## [What needs to be done]
Where a line of the data below has the string "yellow", copy that line.
**** Materials provided ****
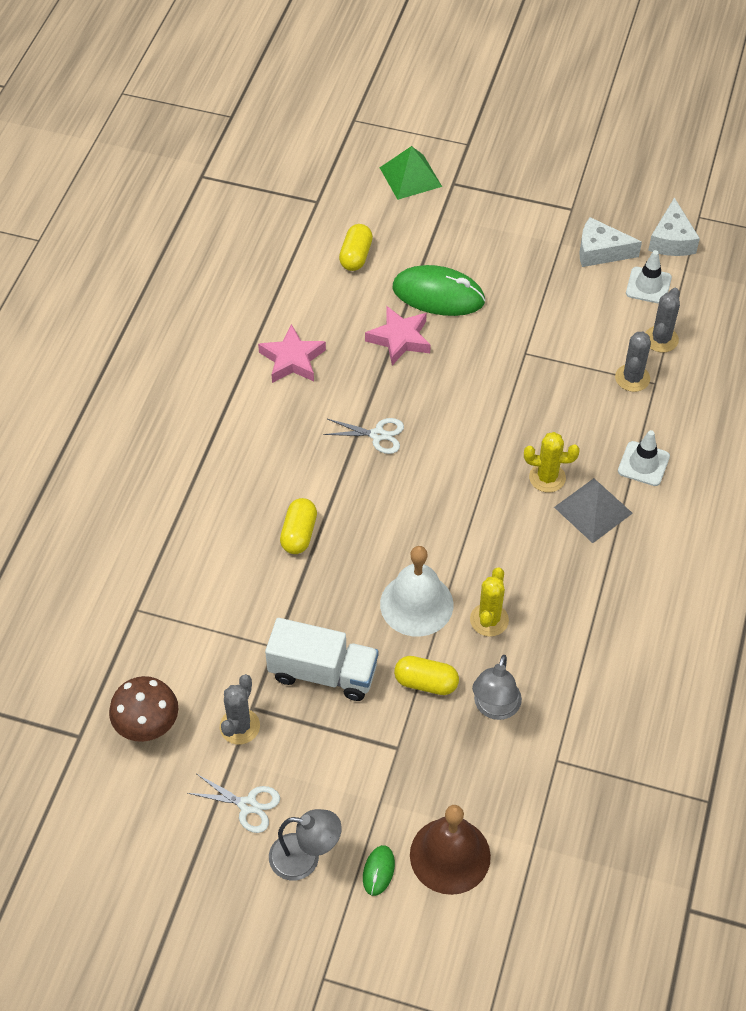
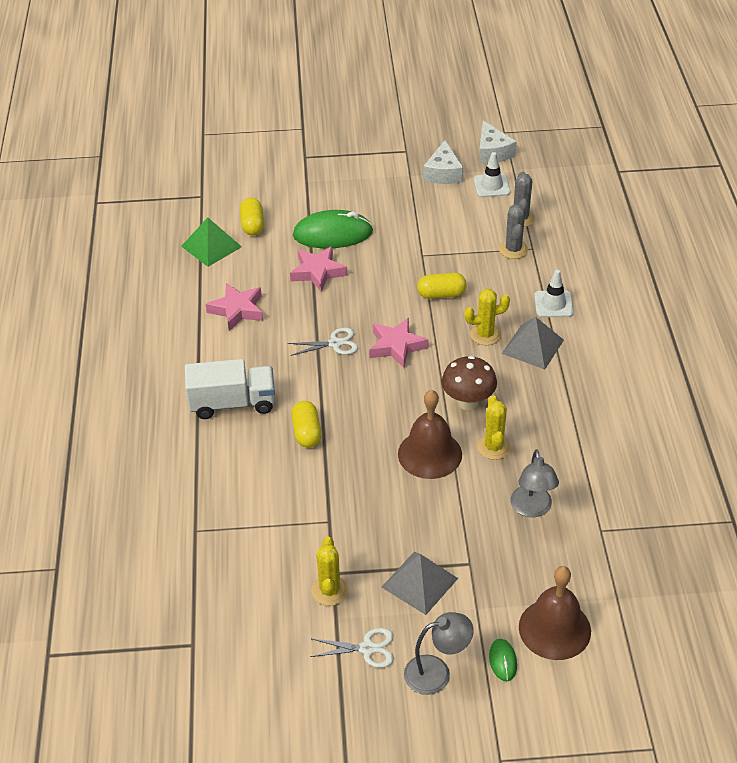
camera: 20 degrees left, 10 degrees down
brown mushroom [109,676,178,742] -> brown mushroom moved to [441,356,497,410]
grey cactus [220,674,260,745] -> yellow cactus [311,537,348,606]
white truck [265,618,378,701] -> white truck moved to [185,359,275,419]
green pyramid [379,146,442,200] -> green pyramid moved to [181,217,242,267]
white bell [380,546,453,637] -> brown bell [398,390,462,479]
yellow capsule [394,656,459,695] -> yellow capsule moved to [417,273,467,299]
white cheese [579,217,642,267] -> white cheese turned 75 degrees counterclockwise [423,140,463,184]
none -> pink star [369,318,429,368]
none -> grey pyramid [382,552,458,615]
****
## [Completed exercise]
grey cactus [220,674,260,745] -> yellow cactus [311,537,348,606]
yellow capsule [394,656,459,695] -> yellow capsule moved to [417,273,467,299]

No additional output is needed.